(Object tracking records)
* * * *
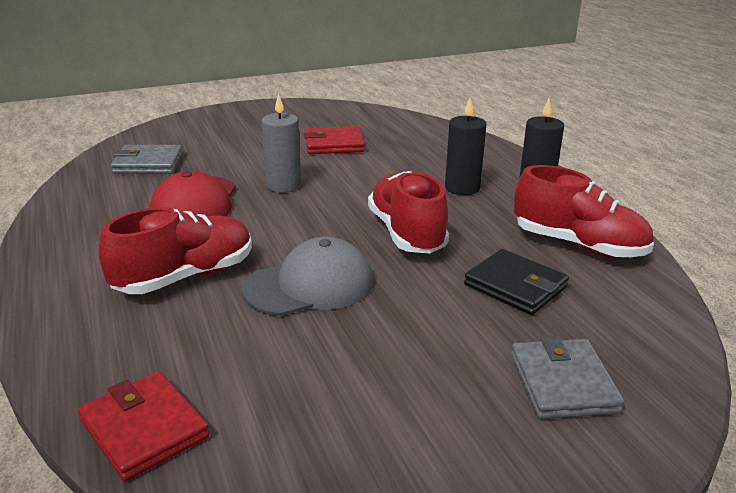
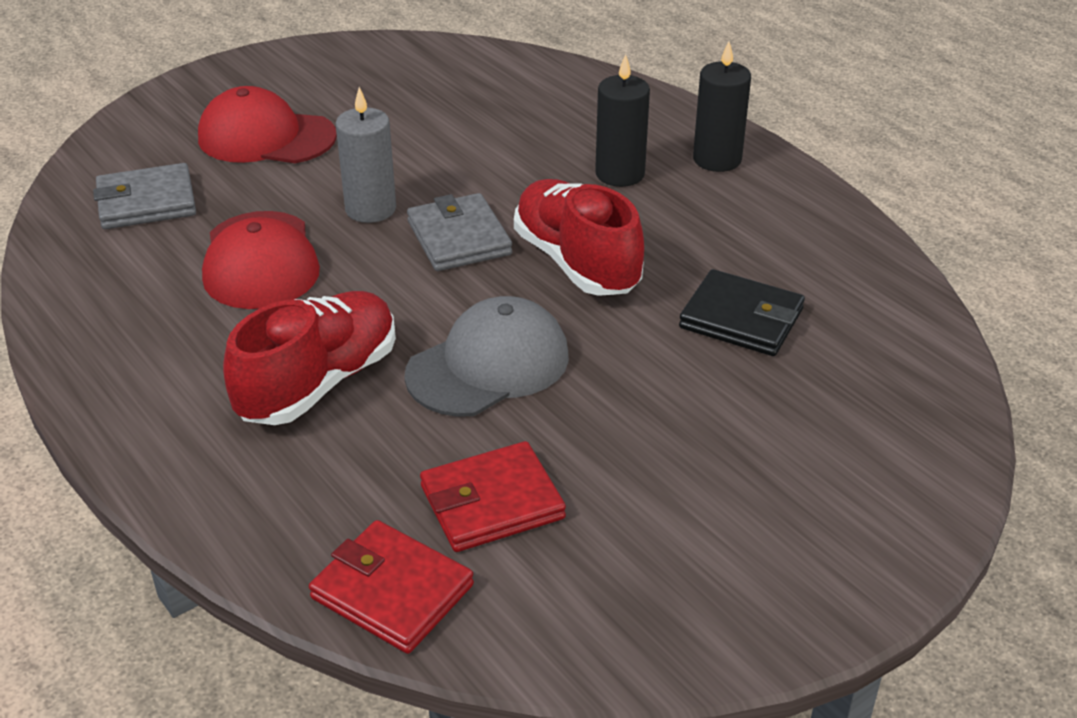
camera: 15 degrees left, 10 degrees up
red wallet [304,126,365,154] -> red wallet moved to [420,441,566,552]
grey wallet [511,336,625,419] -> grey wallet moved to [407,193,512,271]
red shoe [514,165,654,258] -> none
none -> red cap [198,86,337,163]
* * * *
§ WORK TASK
What's needed is a word-for-word copy of the lines from the one holding "red wallet [304,126,365,154]" through the final line of the data.

§ RESPONSE FOR THIS EXERCISE
red wallet [304,126,365,154] -> red wallet moved to [420,441,566,552]
grey wallet [511,336,625,419] -> grey wallet moved to [407,193,512,271]
red shoe [514,165,654,258] -> none
none -> red cap [198,86,337,163]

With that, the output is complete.